## WORK REQUIRED
Make an exact transcript of the lines in the data below, starting with the one containing "building: [133,75,183,144] -> none" and going on through the one containing "building: none -> [422,169,564,297]", with both included and the pictures left out.

Object tracking data:
━━━━
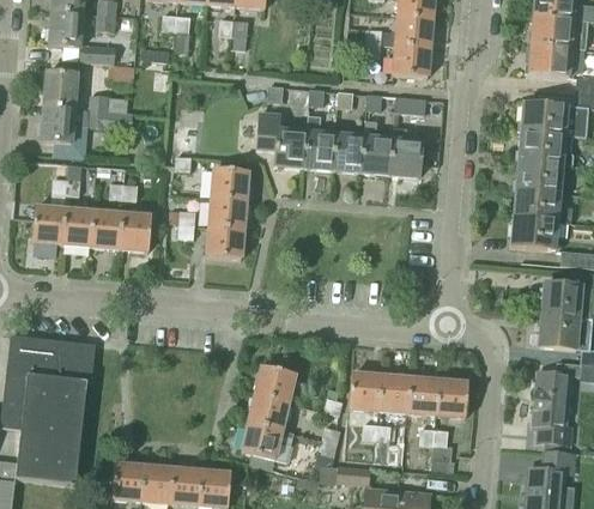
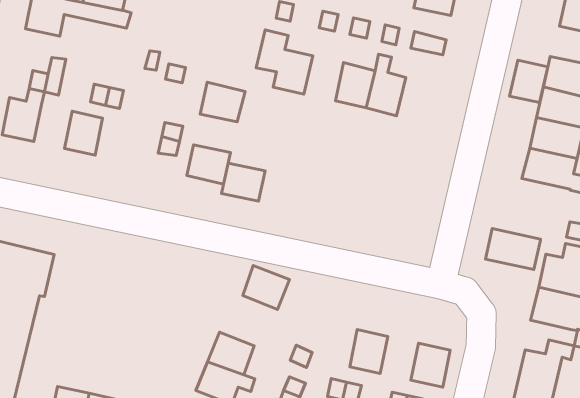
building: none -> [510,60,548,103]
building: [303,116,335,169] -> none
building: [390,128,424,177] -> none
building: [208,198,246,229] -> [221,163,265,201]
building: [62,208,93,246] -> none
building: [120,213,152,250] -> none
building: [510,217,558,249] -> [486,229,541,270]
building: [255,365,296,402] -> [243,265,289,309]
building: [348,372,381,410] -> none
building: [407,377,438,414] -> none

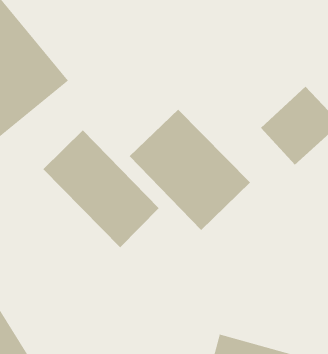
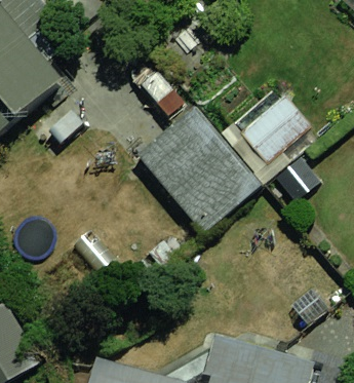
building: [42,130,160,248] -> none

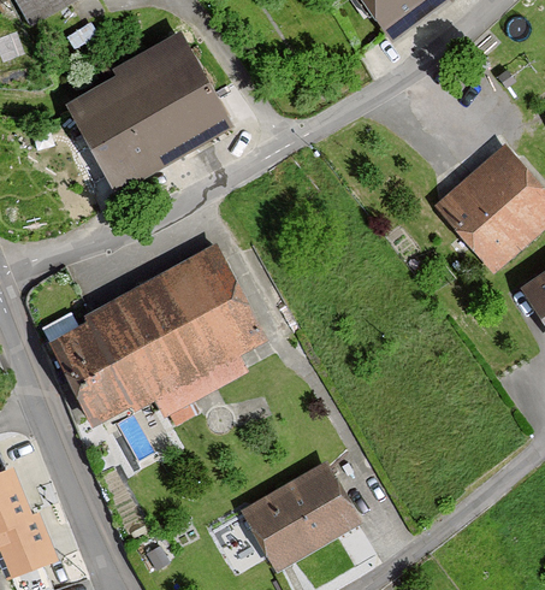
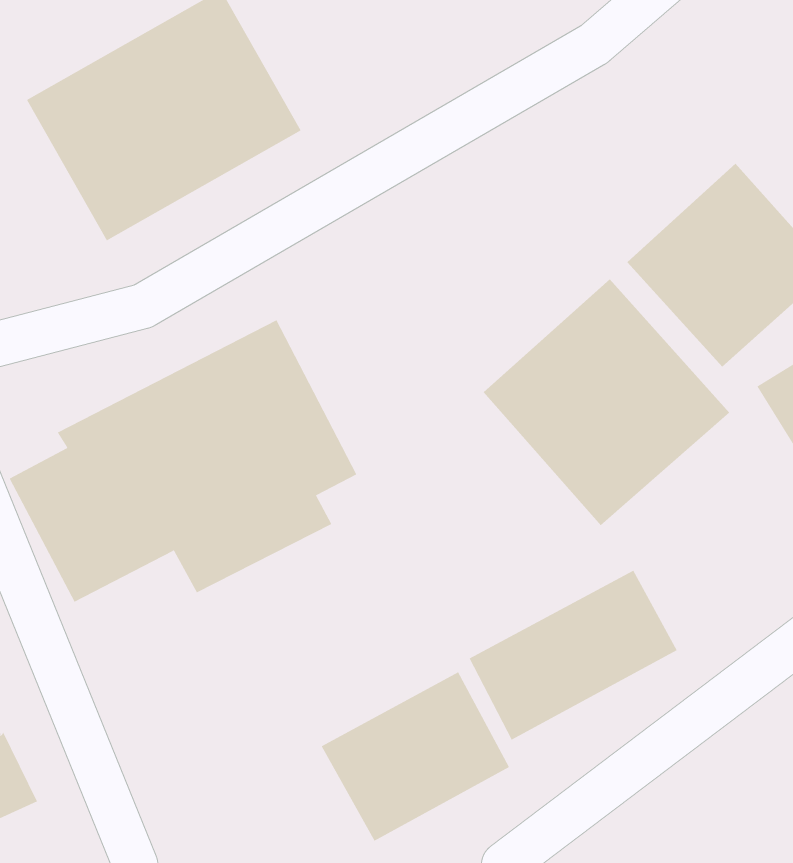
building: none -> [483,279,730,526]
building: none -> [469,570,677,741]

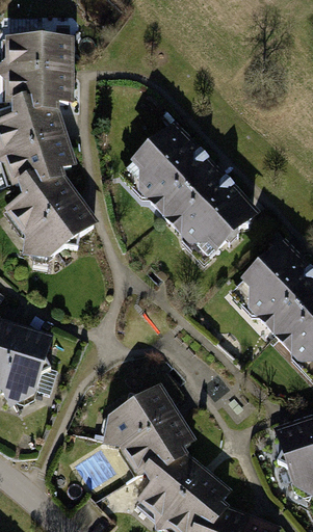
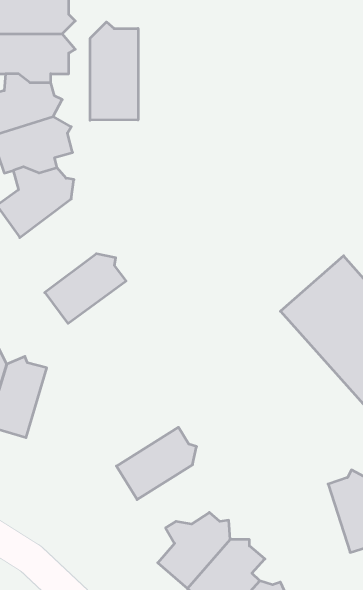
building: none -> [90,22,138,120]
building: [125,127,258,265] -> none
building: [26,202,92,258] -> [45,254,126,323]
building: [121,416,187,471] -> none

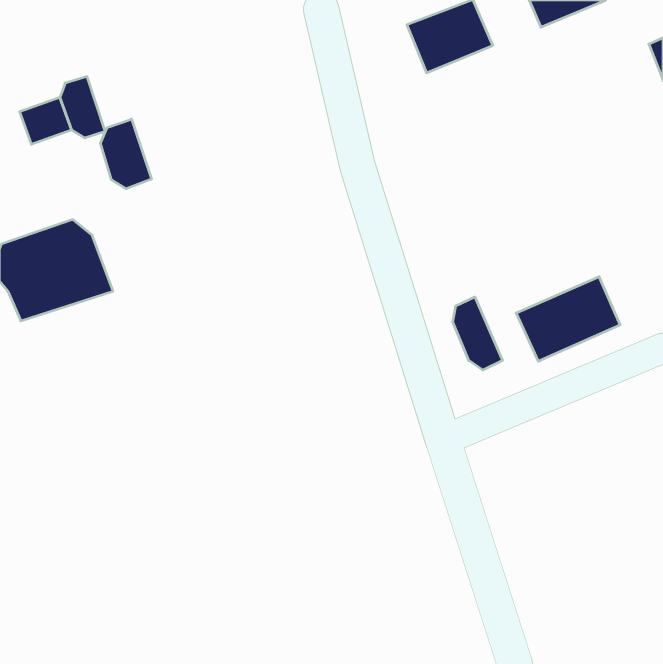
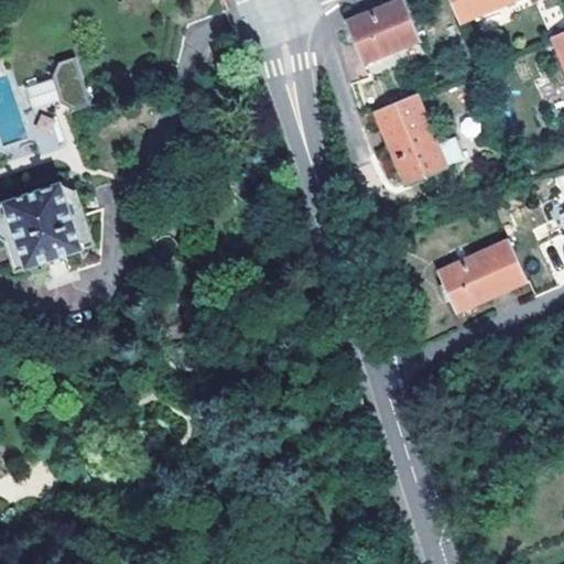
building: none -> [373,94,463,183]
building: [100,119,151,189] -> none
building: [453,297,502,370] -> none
━━━━
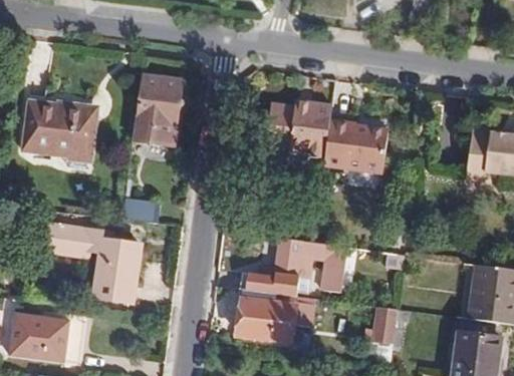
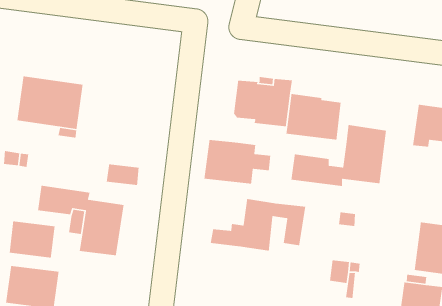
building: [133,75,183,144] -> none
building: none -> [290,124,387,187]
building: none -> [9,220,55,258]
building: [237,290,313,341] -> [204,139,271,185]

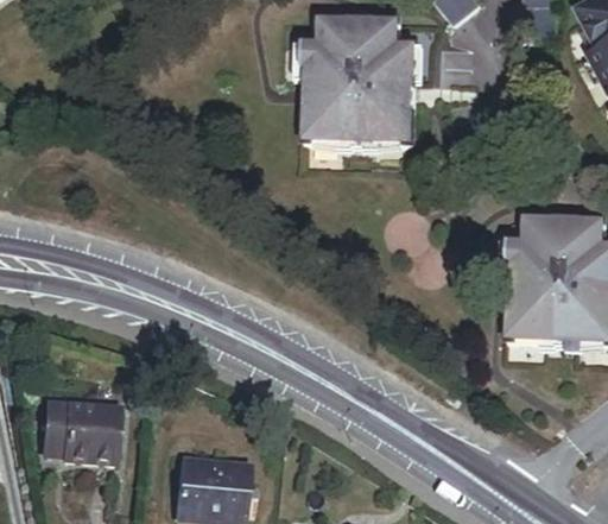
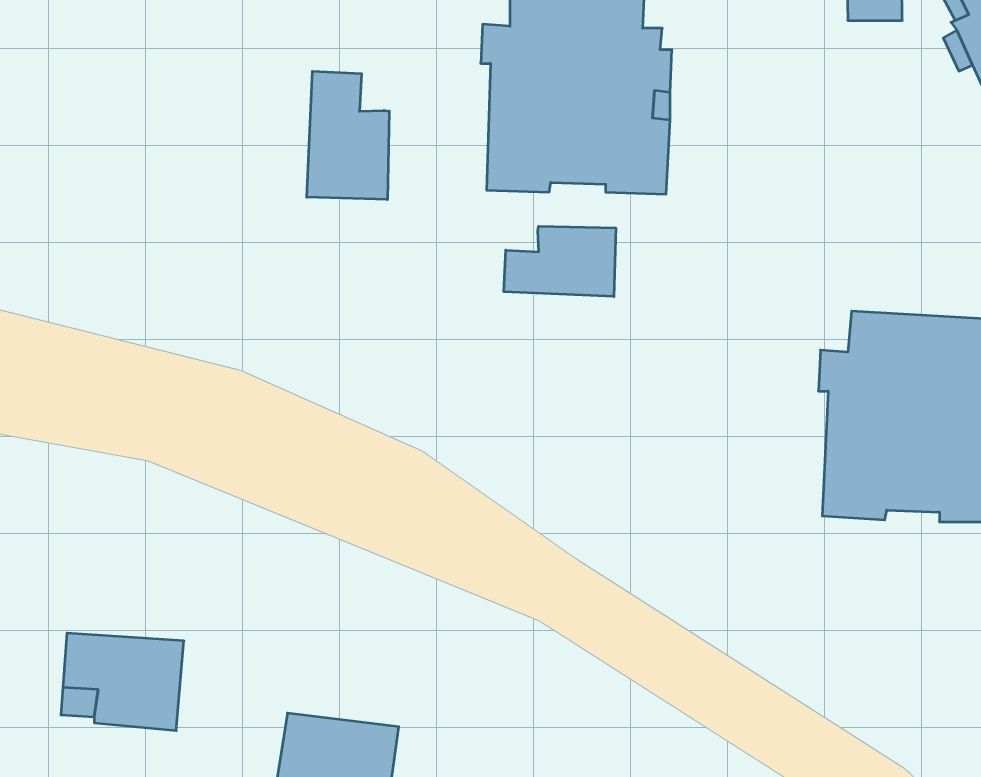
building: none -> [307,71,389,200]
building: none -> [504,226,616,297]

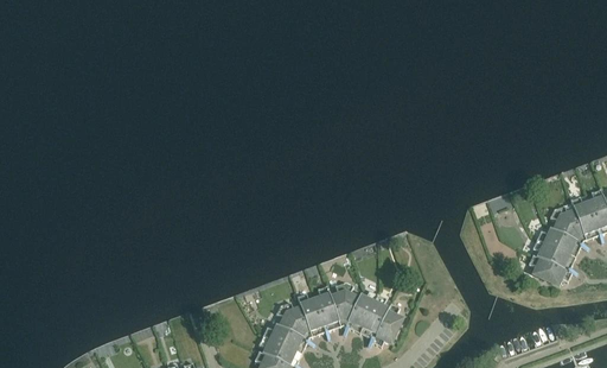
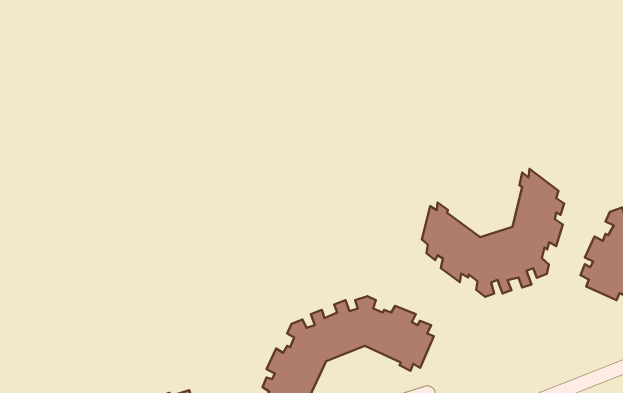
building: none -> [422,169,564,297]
━━━━
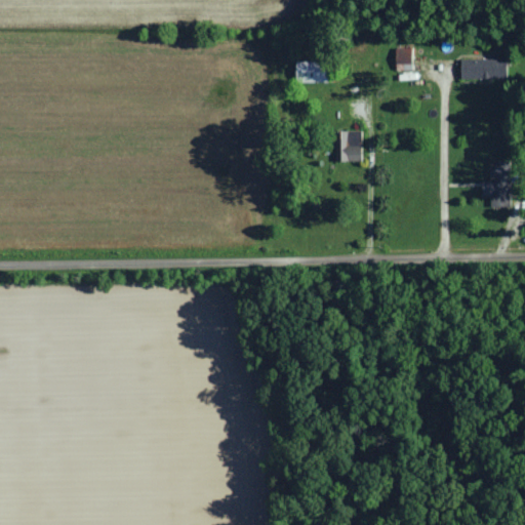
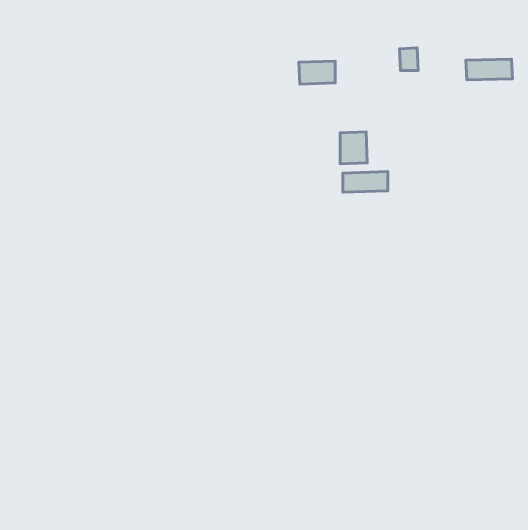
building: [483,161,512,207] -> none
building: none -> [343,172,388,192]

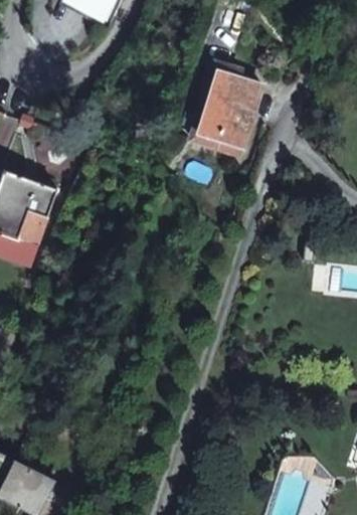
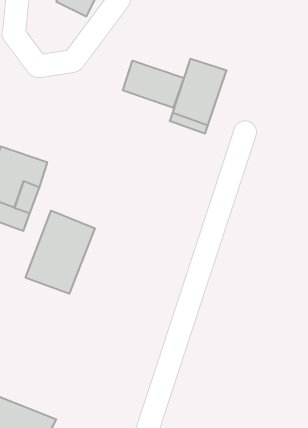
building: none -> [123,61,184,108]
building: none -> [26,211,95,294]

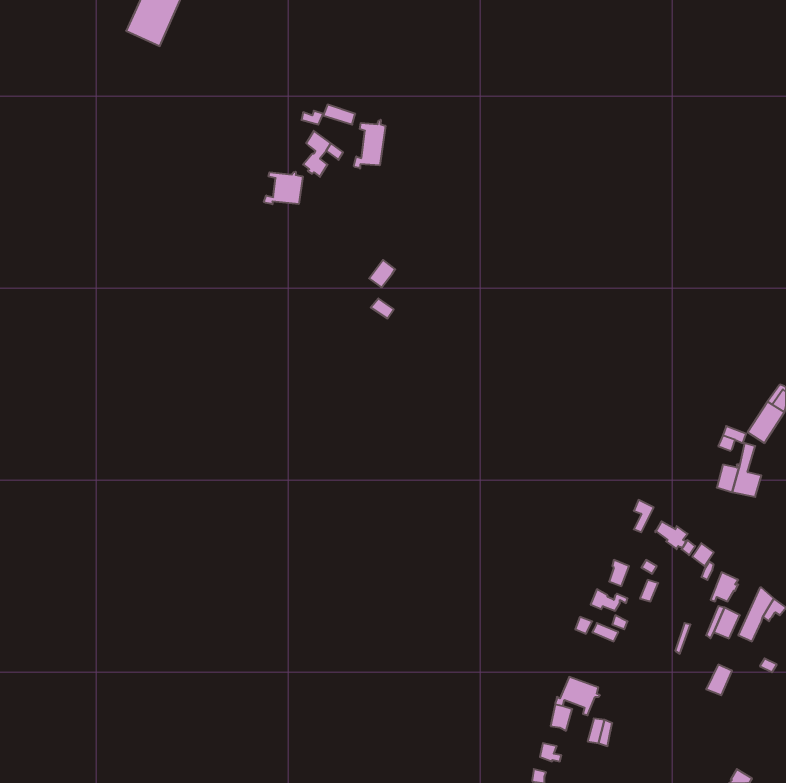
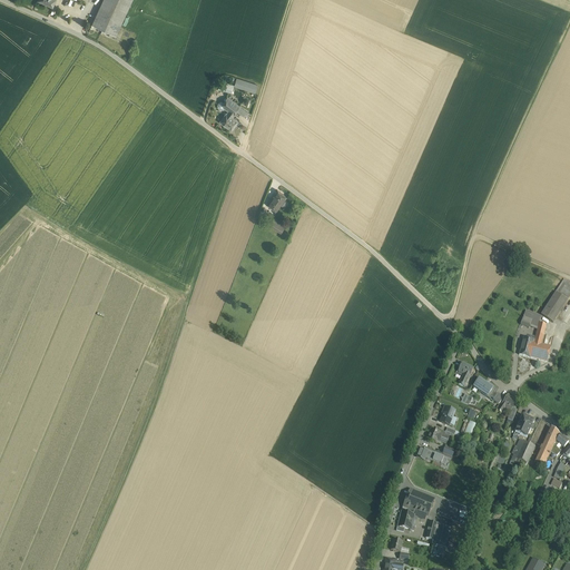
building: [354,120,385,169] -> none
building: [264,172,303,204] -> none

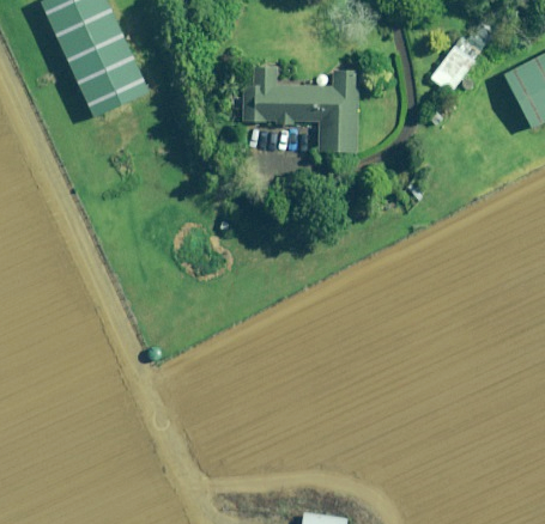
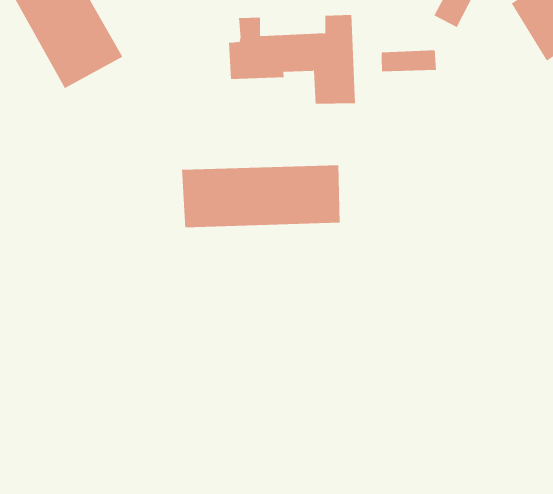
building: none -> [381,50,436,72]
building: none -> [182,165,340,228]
━━━━
## RESPONSE BELOW
building: [133,75,183,144] -> none
building: none -> [290,124,387,187]
building: none -> [9,220,55,258]
building: [237,290,313,341] -> [204,139,271,185]

building: none -> [307,71,389,200]
building: none -> [504,226,616,297]

building: none -> [422,169,564,297]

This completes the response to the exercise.